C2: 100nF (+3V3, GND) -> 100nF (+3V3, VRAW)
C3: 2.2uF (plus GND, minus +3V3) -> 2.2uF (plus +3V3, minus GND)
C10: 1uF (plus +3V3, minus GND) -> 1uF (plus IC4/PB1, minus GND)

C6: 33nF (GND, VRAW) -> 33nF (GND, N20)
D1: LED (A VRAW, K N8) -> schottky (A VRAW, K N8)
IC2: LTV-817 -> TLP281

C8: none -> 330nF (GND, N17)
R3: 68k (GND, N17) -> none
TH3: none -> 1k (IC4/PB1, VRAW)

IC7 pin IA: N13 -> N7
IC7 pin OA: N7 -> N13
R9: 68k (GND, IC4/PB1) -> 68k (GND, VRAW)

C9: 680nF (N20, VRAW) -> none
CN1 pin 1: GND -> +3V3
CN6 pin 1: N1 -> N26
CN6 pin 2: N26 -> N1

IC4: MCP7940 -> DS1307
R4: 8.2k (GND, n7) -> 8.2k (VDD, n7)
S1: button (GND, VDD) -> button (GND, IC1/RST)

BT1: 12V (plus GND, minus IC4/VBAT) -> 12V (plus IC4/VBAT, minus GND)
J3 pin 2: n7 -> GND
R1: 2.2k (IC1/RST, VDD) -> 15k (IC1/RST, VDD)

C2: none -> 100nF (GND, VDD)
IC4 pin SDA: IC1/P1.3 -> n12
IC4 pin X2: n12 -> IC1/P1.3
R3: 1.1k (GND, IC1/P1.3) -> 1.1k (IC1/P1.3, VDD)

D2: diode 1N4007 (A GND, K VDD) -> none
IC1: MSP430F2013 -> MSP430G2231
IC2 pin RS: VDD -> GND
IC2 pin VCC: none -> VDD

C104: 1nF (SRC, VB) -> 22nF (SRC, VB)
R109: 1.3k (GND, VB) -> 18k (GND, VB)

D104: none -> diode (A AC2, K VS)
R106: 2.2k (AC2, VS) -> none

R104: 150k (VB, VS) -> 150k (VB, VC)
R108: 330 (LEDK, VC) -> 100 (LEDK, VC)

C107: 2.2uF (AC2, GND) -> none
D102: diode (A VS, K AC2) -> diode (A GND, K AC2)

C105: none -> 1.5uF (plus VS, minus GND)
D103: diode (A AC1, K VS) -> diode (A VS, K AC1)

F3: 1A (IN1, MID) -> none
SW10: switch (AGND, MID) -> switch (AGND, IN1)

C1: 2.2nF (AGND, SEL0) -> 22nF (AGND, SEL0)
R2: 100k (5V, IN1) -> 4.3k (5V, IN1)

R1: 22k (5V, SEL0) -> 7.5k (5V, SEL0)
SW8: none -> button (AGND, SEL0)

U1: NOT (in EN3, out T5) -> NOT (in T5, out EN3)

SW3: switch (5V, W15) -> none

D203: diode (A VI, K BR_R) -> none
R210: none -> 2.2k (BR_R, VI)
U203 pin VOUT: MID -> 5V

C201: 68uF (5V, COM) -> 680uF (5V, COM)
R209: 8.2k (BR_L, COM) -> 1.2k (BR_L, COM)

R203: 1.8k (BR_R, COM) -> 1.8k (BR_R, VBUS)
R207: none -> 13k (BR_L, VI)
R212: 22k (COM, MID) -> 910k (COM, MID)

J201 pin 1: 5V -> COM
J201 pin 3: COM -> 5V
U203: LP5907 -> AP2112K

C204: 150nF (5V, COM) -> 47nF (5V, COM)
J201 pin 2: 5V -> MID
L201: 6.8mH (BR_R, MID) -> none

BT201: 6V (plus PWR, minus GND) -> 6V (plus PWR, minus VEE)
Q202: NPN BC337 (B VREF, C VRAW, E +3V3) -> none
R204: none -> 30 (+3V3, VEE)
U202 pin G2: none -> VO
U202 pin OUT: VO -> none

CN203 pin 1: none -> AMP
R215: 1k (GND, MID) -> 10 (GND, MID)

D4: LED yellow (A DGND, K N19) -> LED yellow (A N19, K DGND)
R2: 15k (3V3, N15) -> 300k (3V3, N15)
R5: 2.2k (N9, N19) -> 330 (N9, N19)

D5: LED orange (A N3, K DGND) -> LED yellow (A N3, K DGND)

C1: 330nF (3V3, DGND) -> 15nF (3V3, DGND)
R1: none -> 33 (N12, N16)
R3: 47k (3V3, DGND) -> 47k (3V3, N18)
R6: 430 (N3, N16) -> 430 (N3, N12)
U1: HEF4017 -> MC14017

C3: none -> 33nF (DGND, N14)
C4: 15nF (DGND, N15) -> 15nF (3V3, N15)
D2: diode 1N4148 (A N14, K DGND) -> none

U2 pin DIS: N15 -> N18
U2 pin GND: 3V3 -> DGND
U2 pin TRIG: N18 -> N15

—————

- Aim of the task: The records above should be restated exactly, line for line.

- Task solution:
C2: 100nF (+3V3, GND) -> 100nF (+3V3, VRAW)
C3: 2.2uF (plus GND, minus +3V3) -> 2.2uF (plus +3V3, minus GND)
C10: 1uF (plus +3V3, minus GND) -> 1uF (plus IC4/PB1, minus GND)

C6: 33nF (GND, VRAW) -> 33nF (GND, N20)
D1: LED (A VRAW, K N8) -> schottky (A VRAW, K N8)
IC2: LTV-817 -> TLP281

C8: none -> 330nF (GND, N17)
R3: 68k (GND, N17) -> none
TH3: none -> 1k (IC4/PB1, VRAW)

IC7 pin IA: N13 -> N7
IC7 pin OA: N7 -> N13
R9: 68k (GND, IC4/PB1) -> 68k (GND, VRAW)

C9: 680nF (N20, VRAW) -> none
CN1 pin 1: GND -> +3V3
CN6 pin 1: N1 -> N26
CN6 pin 2: N26 -> N1

IC4: MCP7940 -> DS1307
R4: 8.2k (GND, n7) -> 8.2k (VDD, n7)
S1: button (GND, VDD) -> button (GND, IC1/RST)

BT1: 12V (plus GND, minus IC4/VBAT) -> 12V (plus IC4/VBAT, minus GND)
J3 pin 2: n7 -> GND
R1: 2.2k (IC1/RST, VDD) -> 15k (IC1/RST, VDD)

C2: none -> 100nF (GND, VDD)
IC4 pin SDA: IC1/P1.3 -> n12
IC4 pin X2: n12 -> IC1/P1.3
R3: 1.1k (GND, IC1/P1.3) -> 1.1k (IC1/P1.3, VDD)

D2: diode 1N4007 (A GND, K VDD) -> none
IC1: MSP430F2013 -> MSP430G2231
IC2 pin RS: VDD -> GND
IC2 pin VCC: none -> VDD

C104: 1nF (SRC, VB) -> 22nF (SRC, VB)
R109: 1.3k (GND, VB) -> 18k (GND, VB)

D104: none -> diode (A AC2, K VS)
R106: 2.2k (AC2, VS) -> none

R104: 150k (VB, VS) -> 150k (VB, VC)
R108: 330 (LEDK, VC) -> 100 (LEDK, VC)

C107: 2.2uF (AC2, GND) -> none
D102: diode (A VS, K AC2) -> diode (A GND, K AC2)

C105: none -> 1.5uF (plus VS, minus GND)
D103: diode (A AC1, K VS) -> diode (A VS, K AC1)

F3: 1A (IN1, MID) -> none
SW10: switch (AGND, MID) -> switch (AGND, IN1)

C1: 2.2nF (AGND, SEL0) -> 22nF (AGND, SEL0)
R2: 100k (5V, IN1) -> 4.3k (5V, IN1)

R1: 22k (5V, SEL0) -> 7.5k (5V, SEL0)
SW8: none -> button (AGND, SEL0)

U1: NOT (in EN3, out T5) -> NOT (in T5, out EN3)

SW3: switch (5V, W15) -> none

D203: diode (A VI, K BR_R) -> none
R210: none -> 2.2k (BR_R, VI)
U203 pin VOUT: MID -> 5V

C201: 68uF (5V, COM) -> 680uF (5V, COM)
R209: 8.2k (BR_L, COM) -> 1.2k (BR_L, COM)

R203: 1.8k (BR_R, COM) -> 1.8k (BR_R, VBUS)
R207: none -> 13k (BR_L, VI)
R212: 22k (COM, MID) -> 910k (COM, MID)

J201 pin 1: 5V -> COM
J201 pin 3: COM -> 5V
U203: LP5907 -> AP2112K

C204: 150nF (5V, COM) -> 47nF (5V, COM)
J201 pin 2: 5V -> MID
L201: 6.8mH (BR_R, MID) -> none

BT201: 6V (plus PWR, minus GND) -> 6V (plus PWR, minus VEE)
Q202: NPN BC337 (B VREF, C VRAW, E +3V3) -> none
R204: none -> 30 (+3V3, VEE)
U202 pin G2: none -> VO
U202 pin OUT: VO -> none

CN203 pin 1: none -> AMP
R215: 1k (GND, MID) -> 10 (GND, MID)

D4: LED yellow (A DGND, K N19) -> LED yellow (A N19, K DGND)
R2: 15k (3V3, N15) -> 300k (3V3, N15)
R5: 2.2k (N9, N19) -> 330 (N9, N19)

D5: LED orange (A N3, K DGND) -> LED yellow (A N3, K DGND)

C1: 330nF (3V3, DGND) -> 15nF (3V3, DGND)
R1: none -> 33 (N12, N16)
R3: 47k (3V3, DGND) -> 47k (3V3, N18)
R6: 430 (N3, N16) -> 430 (N3, N12)
U1: HEF4017 -> MC14017

C3: none -> 33nF (DGND, N14)
C4: 15nF (DGND, N15) -> 15nF (3V3, N15)
D2: diode 1N4148 (A N14, K DGND) -> none

U2 pin DIS: N15 -> N18
U2 pin GND: 3V3 -> DGND
U2 pin TRIG: N18 -> N15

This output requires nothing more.